Set down the entries again word for word, without any of the images.

--- Task material Enclosed Below ---

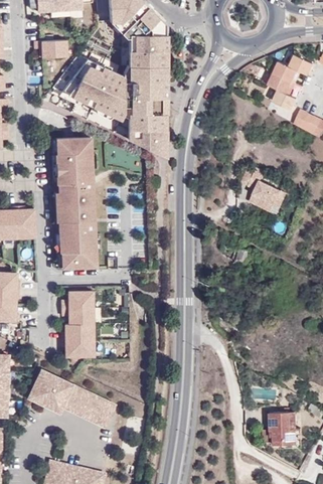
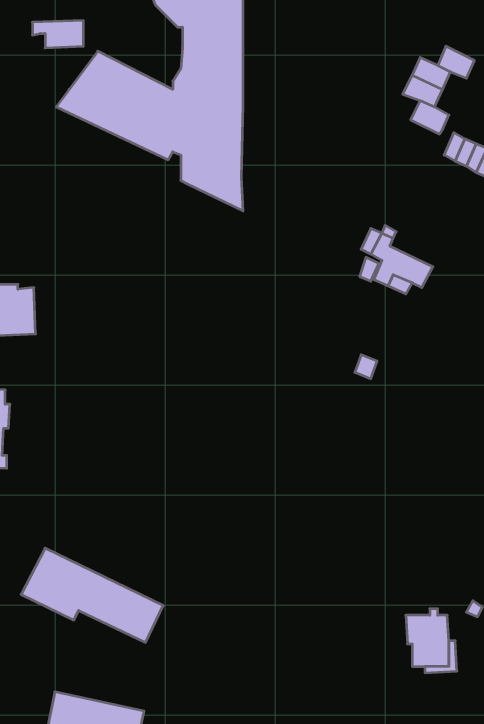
building: [56,137,97,267] -> none
building: [62,295,95,360] -> none

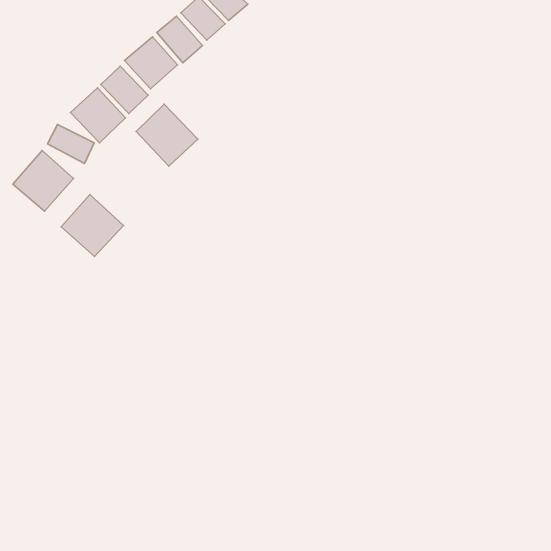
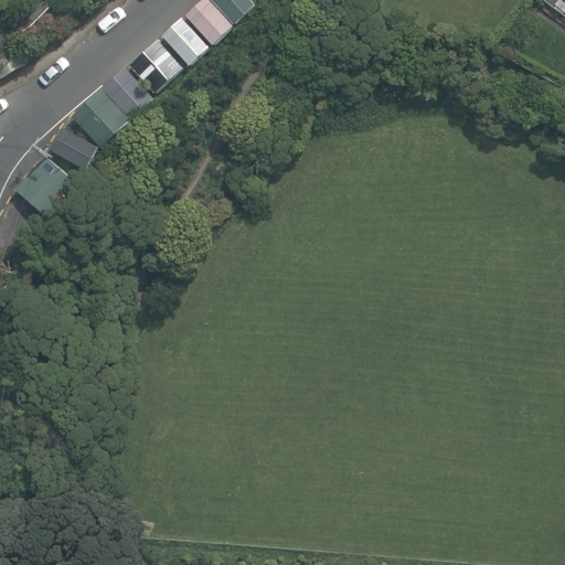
building: [136,104,198,166] -> none
building: [61,195,123,257] -> none

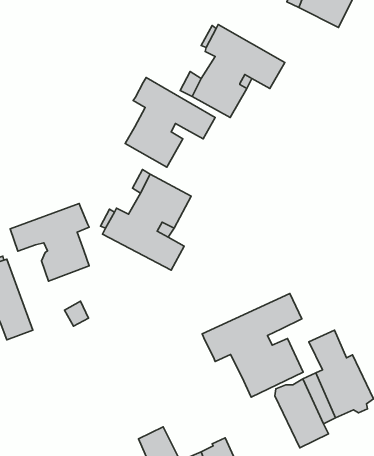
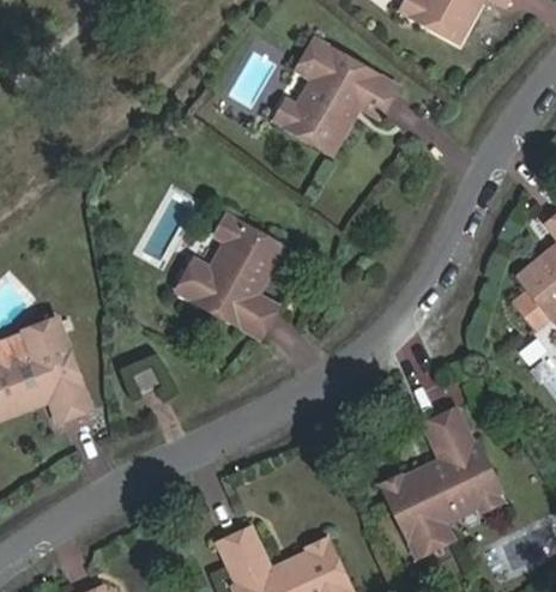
building: [125,77,215,167] -> none
building: [10,204,89,281] -> none
building: [202,293,303,397] -> none

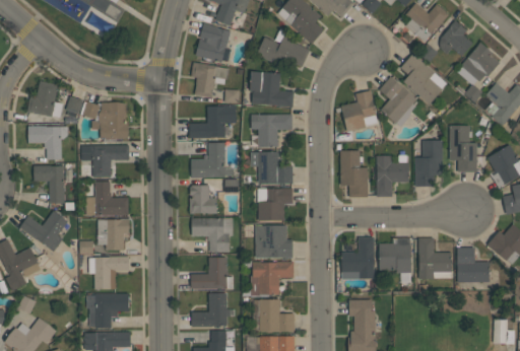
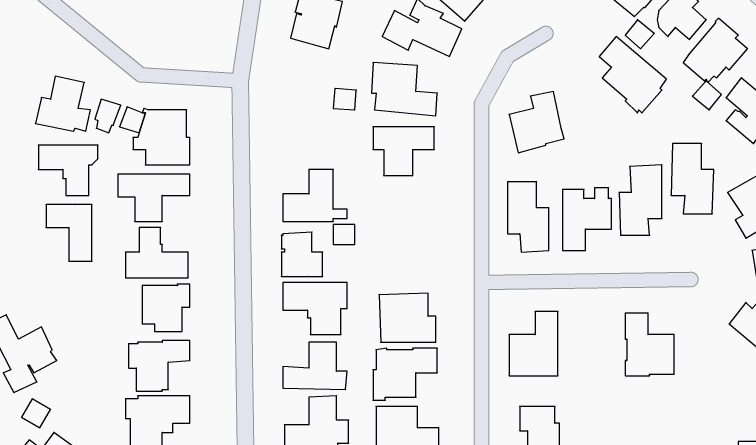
building: [191,63,229,97] -> none
building: [380,77,416,127] -> none
building: [189,106,236,139] -> none
building: [251,152,292,184] -> none
building: [257,189,292,221] -> none
building: [19,211,68,252] -> none
building: [379,238,411,283] -> none
building: [457,248,490,282] -> none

--- End of Enclosed Task material ---

[Solution to the problem]:
building: [56,137,97,267] -> none
building: [62,295,95,360] -> none

building: [136,104,198,166] -> none
building: [61,195,123,257] -> none

building: [125,77,215,167] -> none
building: [10,204,89,281] -> none
building: [202,293,303,397] -> none

building: [191,63,229,97] -> none
building: [380,77,416,127] -> none
building: [189,106,236,139] -> none
building: [251,152,292,184] -> none
building: [257,189,292,221] -> none
building: [19,211,68,252] -> none
building: [379,238,411,283] -> none
building: [457,248,490,282] -> none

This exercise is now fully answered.